Segment Start: Data records

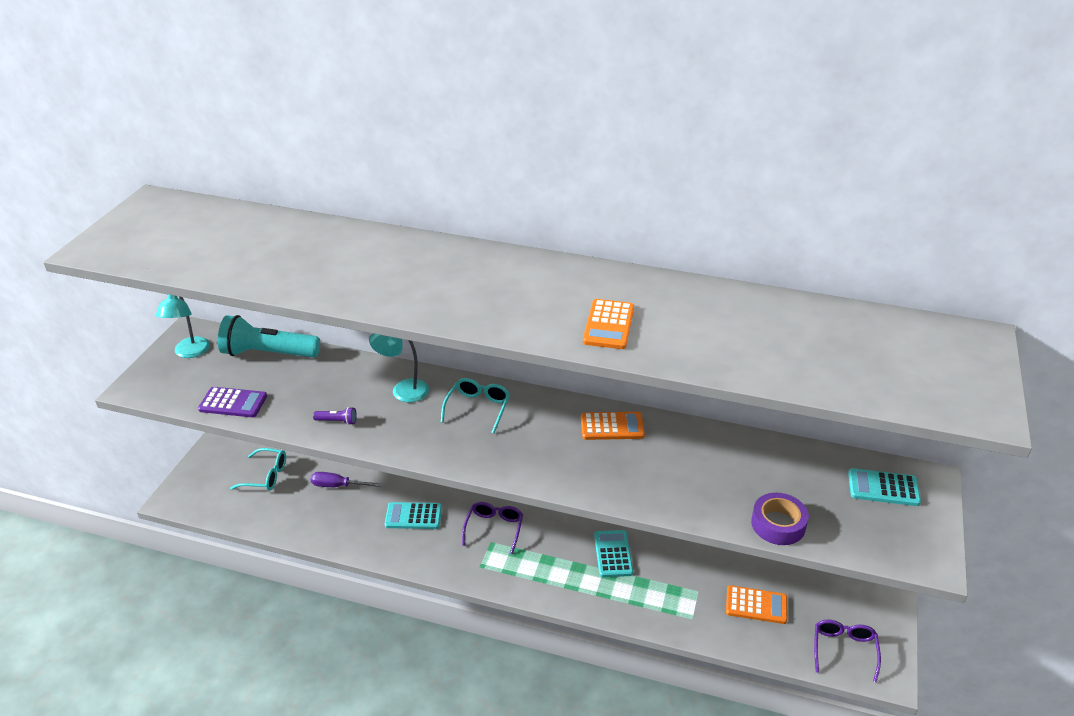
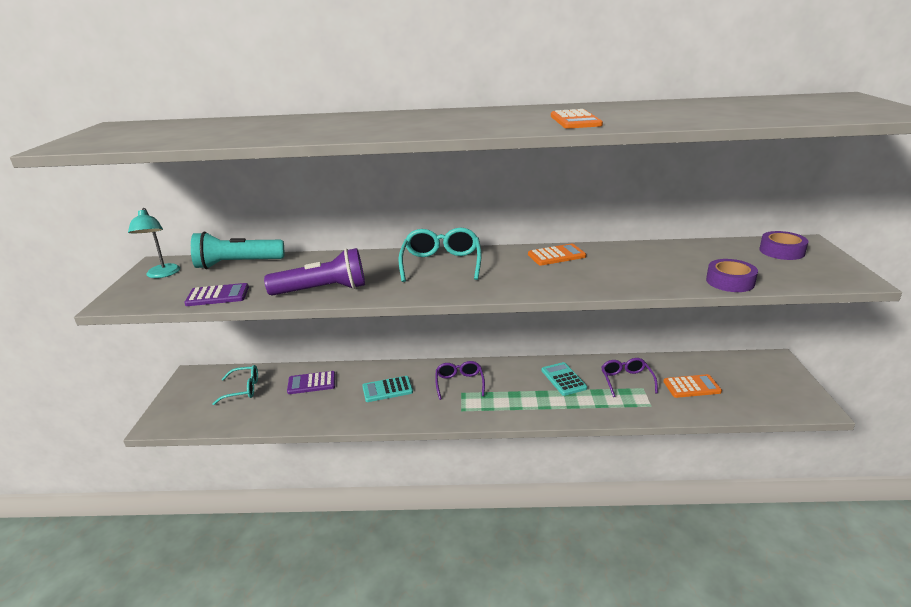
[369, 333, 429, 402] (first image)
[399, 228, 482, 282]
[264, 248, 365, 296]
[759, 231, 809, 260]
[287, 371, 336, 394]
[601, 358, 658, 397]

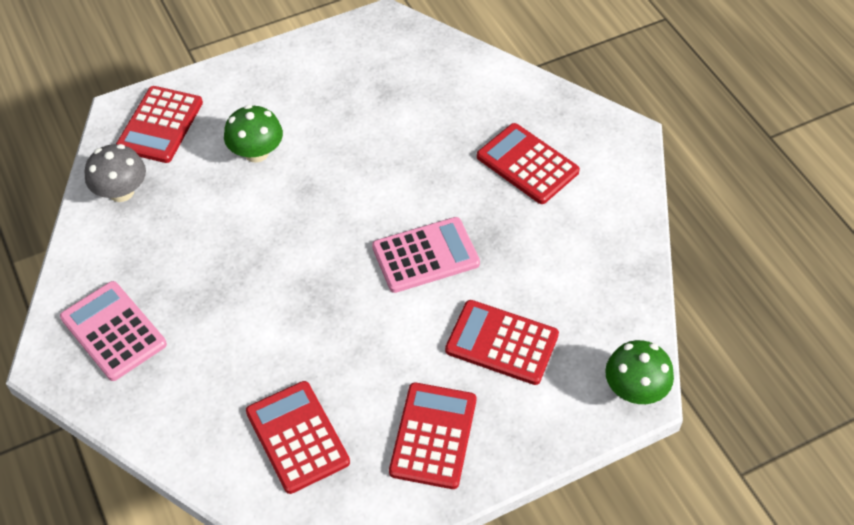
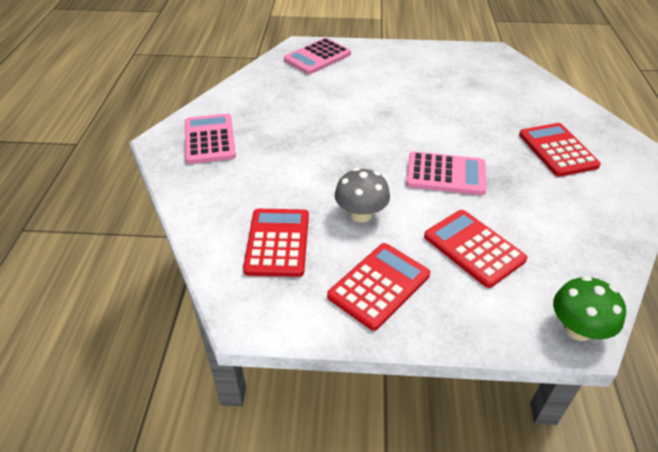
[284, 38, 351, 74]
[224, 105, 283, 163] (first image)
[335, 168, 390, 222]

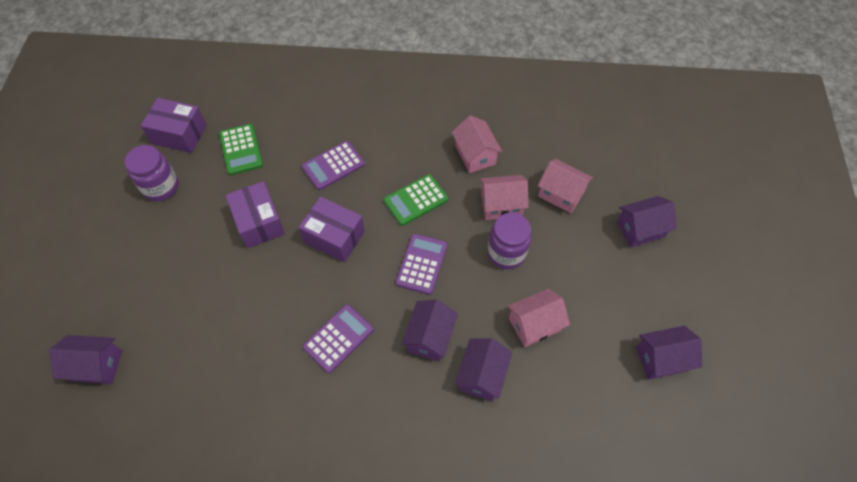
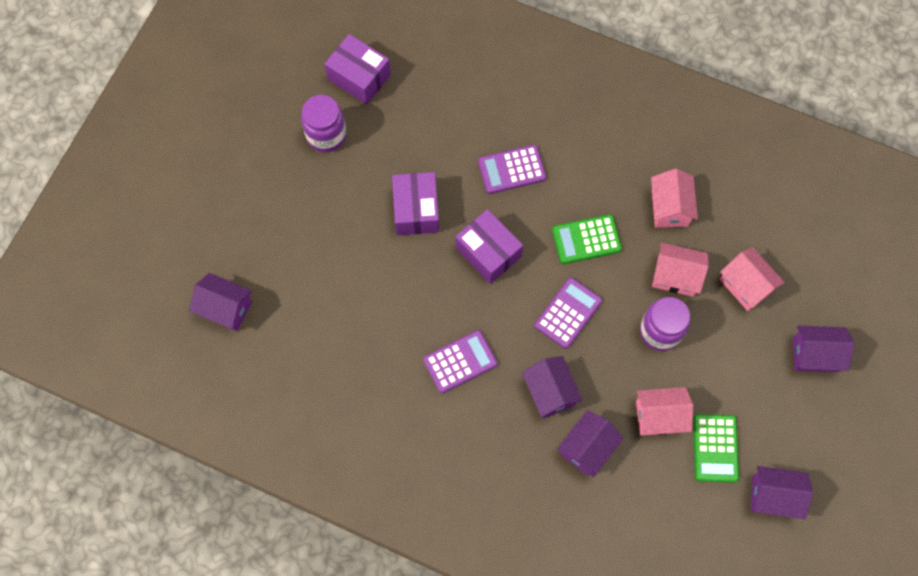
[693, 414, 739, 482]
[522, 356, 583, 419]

Segment End: Data records

◆ **Exercise brief**
Leave every picture out, and repeat exactly the lines from the one containing "[399, 228, 482, 282]" through the last line of the entries, both ends included.

◆ **Answer section**
[399, 228, 482, 282]
[264, 248, 365, 296]
[759, 231, 809, 260]
[287, 371, 336, 394]
[601, 358, 658, 397]

[284, 38, 351, 74]
[224, 105, 283, 163] (first image)
[335, 168, 390, 222]

[693, 414, 739, 482]
[522, 356, 583, 419]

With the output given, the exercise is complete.